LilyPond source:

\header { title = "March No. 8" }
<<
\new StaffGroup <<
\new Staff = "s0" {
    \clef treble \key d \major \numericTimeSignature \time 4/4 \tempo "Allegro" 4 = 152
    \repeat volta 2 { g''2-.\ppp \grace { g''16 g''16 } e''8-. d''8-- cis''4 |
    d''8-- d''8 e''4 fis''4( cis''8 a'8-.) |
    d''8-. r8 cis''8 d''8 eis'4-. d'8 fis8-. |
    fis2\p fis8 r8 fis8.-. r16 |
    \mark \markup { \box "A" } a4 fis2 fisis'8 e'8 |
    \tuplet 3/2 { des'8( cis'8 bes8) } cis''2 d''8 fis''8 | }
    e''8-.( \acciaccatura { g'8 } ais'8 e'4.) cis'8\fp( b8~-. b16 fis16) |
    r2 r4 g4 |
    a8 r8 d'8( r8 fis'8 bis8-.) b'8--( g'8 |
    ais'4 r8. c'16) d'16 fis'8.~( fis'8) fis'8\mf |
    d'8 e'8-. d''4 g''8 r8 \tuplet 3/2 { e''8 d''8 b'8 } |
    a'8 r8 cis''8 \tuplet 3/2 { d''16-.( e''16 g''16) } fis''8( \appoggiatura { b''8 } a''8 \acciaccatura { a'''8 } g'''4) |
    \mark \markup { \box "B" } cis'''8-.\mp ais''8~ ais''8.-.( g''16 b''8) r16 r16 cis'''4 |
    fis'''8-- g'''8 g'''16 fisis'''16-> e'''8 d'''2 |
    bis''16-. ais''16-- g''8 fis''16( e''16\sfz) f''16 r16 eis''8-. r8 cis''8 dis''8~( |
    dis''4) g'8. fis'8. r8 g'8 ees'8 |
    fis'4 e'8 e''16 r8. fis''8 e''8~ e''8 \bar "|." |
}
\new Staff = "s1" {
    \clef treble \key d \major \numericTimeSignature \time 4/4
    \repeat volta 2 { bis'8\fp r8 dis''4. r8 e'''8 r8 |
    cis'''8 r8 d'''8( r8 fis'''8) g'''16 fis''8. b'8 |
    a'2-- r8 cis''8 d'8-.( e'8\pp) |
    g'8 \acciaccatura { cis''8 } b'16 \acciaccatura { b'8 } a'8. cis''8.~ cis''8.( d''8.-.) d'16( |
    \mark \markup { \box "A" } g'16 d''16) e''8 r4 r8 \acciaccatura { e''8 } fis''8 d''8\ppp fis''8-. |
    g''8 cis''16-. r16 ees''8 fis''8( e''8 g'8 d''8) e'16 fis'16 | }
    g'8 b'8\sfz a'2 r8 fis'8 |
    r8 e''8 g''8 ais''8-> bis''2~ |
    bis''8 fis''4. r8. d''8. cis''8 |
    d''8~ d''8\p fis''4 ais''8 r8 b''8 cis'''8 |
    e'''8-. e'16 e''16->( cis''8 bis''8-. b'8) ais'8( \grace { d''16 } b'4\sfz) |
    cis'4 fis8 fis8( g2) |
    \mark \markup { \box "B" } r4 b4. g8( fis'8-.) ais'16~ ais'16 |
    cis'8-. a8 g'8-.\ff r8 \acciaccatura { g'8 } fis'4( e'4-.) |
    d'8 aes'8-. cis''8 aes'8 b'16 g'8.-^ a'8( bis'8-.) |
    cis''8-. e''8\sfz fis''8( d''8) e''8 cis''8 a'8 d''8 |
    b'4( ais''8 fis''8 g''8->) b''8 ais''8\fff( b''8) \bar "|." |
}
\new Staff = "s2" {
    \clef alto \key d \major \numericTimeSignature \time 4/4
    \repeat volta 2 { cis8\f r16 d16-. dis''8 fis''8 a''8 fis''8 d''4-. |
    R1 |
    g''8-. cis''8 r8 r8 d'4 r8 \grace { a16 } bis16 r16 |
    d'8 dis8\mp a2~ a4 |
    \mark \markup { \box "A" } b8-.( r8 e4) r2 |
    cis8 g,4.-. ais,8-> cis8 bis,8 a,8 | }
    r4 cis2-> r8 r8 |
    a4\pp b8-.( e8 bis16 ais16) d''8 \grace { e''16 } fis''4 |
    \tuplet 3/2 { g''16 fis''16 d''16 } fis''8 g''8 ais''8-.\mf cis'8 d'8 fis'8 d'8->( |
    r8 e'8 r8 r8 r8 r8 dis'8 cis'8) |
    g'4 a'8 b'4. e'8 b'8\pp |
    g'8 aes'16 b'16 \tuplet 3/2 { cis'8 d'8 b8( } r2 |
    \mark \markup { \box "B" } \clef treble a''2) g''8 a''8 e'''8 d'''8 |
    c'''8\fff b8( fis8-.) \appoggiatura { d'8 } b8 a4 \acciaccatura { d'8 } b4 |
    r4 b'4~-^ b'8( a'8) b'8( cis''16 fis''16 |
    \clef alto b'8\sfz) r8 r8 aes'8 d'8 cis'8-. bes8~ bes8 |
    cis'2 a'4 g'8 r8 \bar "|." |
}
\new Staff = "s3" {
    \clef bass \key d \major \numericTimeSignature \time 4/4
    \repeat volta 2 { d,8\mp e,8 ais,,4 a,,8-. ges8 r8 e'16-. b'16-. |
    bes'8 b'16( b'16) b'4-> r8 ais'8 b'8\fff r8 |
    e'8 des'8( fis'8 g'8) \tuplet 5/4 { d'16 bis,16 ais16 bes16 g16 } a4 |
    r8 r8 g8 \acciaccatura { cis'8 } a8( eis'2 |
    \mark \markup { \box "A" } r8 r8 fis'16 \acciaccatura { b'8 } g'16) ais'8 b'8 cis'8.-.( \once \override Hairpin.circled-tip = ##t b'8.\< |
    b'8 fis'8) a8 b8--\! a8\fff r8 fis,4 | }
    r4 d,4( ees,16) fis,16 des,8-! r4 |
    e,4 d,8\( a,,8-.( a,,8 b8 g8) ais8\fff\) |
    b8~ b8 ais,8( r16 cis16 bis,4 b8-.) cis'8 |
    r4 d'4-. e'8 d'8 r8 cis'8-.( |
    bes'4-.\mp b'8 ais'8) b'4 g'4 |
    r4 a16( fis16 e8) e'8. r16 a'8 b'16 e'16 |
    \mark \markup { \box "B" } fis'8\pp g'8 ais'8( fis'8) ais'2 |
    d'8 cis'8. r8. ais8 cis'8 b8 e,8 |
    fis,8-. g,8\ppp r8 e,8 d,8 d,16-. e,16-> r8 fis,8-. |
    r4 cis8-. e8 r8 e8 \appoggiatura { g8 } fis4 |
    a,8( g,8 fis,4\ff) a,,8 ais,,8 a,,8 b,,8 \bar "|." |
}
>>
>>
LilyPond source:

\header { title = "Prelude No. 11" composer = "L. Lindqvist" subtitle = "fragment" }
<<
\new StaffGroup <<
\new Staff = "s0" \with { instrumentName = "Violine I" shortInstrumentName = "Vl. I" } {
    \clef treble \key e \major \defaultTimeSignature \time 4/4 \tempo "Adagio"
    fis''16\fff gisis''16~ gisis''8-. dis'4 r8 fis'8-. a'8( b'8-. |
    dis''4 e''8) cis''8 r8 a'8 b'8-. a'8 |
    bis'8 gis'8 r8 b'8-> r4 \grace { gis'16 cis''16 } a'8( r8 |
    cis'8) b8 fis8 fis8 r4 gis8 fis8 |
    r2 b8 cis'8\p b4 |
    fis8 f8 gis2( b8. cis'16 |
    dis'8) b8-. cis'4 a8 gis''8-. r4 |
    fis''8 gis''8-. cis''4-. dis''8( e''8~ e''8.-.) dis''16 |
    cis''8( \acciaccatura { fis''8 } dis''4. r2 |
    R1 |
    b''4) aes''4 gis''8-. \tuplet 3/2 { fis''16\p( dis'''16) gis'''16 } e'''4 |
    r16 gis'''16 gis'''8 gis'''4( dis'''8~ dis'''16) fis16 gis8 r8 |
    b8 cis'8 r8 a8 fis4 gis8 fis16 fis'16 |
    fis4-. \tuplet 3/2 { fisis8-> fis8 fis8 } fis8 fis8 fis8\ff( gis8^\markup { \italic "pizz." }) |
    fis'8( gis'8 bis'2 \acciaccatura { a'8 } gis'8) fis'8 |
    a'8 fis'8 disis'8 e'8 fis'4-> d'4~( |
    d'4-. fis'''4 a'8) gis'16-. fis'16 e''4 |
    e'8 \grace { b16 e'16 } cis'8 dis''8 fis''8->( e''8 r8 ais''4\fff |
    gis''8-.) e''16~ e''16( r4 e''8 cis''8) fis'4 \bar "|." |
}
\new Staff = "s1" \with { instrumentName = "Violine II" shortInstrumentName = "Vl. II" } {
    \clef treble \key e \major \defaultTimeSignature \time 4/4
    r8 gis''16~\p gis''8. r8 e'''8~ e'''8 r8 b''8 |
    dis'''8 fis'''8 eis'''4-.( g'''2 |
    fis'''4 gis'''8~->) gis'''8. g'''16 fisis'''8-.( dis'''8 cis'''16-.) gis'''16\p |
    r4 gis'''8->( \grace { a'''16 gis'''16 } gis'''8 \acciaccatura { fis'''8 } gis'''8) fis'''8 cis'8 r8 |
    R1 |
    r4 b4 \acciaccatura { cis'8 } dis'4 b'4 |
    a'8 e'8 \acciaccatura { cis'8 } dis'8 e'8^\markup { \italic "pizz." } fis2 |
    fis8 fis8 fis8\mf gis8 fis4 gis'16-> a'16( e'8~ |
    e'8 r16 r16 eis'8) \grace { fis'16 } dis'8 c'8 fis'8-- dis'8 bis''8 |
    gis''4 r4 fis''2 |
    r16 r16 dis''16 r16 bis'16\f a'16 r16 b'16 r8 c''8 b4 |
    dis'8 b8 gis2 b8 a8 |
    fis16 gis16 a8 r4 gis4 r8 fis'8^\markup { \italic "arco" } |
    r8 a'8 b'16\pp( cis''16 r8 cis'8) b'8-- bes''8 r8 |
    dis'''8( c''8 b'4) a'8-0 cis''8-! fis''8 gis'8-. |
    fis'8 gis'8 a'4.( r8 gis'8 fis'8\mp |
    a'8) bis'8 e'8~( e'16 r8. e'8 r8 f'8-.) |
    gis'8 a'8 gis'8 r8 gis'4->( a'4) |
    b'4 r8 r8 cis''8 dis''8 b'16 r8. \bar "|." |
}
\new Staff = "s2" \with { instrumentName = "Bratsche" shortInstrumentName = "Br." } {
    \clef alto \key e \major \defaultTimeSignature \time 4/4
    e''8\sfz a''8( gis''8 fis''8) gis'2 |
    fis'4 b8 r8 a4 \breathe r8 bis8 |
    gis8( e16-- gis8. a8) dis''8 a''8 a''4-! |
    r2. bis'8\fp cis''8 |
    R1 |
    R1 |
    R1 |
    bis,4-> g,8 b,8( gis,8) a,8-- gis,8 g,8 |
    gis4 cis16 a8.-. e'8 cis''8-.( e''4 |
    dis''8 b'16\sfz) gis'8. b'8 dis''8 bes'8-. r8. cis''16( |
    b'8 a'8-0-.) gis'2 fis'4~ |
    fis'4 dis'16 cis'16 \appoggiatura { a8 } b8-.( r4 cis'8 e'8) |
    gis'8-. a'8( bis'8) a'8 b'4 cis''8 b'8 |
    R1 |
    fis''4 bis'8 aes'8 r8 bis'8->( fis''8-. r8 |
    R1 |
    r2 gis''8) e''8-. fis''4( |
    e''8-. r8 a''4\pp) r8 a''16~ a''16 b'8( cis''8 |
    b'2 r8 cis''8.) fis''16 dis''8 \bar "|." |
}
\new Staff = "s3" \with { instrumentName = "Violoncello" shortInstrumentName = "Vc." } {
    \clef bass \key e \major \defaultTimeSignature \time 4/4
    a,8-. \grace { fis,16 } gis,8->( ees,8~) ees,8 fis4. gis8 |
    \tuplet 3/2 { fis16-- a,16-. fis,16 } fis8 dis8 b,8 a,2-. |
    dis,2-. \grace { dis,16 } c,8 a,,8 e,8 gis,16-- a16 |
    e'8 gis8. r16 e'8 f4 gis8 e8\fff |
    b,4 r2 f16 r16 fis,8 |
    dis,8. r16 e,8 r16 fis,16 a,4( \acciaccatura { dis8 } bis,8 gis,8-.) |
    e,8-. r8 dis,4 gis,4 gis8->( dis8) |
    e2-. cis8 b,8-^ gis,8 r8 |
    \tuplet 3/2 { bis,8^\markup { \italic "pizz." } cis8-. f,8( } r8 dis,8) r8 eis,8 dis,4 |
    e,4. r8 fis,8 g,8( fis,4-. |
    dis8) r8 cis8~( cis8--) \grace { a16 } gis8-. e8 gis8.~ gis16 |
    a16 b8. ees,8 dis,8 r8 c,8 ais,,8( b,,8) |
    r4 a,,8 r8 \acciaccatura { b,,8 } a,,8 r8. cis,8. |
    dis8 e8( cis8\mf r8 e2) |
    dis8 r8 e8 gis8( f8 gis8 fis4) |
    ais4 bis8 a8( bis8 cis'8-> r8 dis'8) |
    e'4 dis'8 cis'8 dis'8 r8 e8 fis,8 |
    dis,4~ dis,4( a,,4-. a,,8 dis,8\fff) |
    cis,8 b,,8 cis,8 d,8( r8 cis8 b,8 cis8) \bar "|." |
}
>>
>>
::::::::::
▶ [DESCRIPTION OF THE TASK] From the rows above, keep only the lines that contain the string "header", matching case exactly.

▶ [RESULT OF THIS EXERCISE]
\header { title = "March No. 8" }
\header { title = "Prelude No. 11" composer = "L. Lindqvist" subtitle = "fragment" }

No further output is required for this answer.